Requirement ->
Every entry in the data is to be written out exactly; no picture belongs in the copy.

Data supplied ->
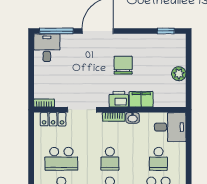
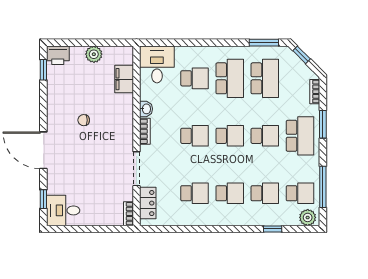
window: (56, 31) -> (43, 199), width x0.46
chair: (123, 65) -> (84, 120), width x0.54, depth x0.54
printer: (119, 99) -> (58, 55), moved, turned -90
filing cabinet: (141, 99) -> (124, 79), moved
school desk: (61, 159) -> (195, 193), width x0.54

Answer to this task ->
window: (56, 31) -> (43, 199), width x0.46
chair: (123, 65) -> (84, 120), width x0.54, depth x0.54
printer: (119, 99) -> (58, 55), moved, turned -90
filing cabinet: (141, 99) -> (124, 79), moved
school desk: (61, 159) -> (195, 193), width x0.54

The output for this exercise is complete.